• Brief: Whenever a line below includes the word "pink", copy that line.

• Provided material:
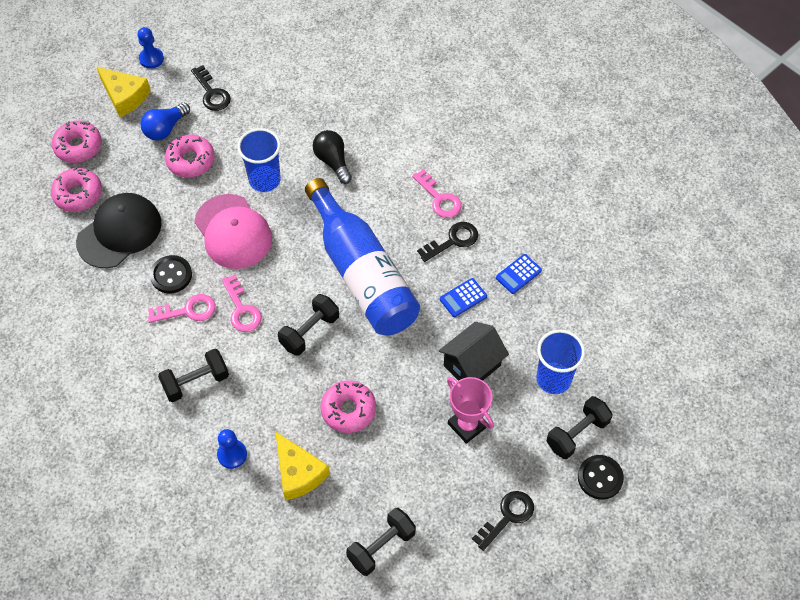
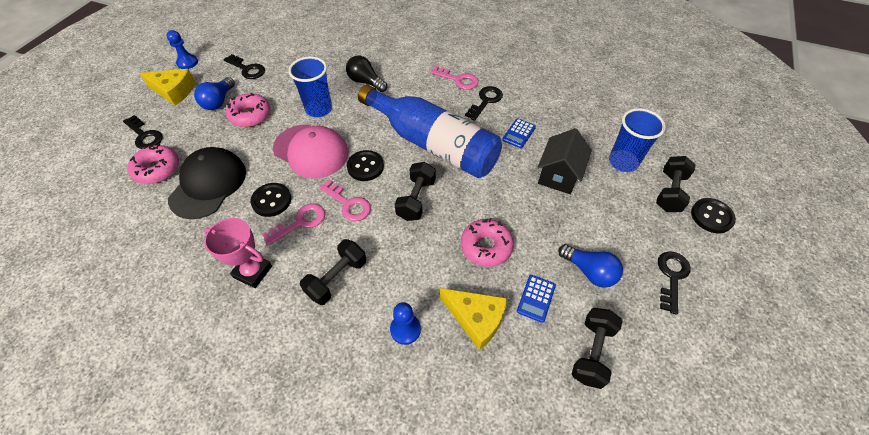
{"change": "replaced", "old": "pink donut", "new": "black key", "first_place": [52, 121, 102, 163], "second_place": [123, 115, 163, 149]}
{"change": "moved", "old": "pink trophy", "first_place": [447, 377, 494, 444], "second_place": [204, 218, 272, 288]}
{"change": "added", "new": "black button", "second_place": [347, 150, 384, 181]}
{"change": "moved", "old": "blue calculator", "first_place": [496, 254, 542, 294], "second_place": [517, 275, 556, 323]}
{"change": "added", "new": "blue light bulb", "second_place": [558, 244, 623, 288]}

• Solution to this exercise:
{"change": "replaced", "old": "pink donut", "new": "black key", "first_place": [52, 121, 102, 163], "second_place": [123, 115, 163, 149]}
{"change": "moved", "old": "pink trophy", "first_place": [447, 377, 494, 444], "second_place": [204, 218, 272, 288]}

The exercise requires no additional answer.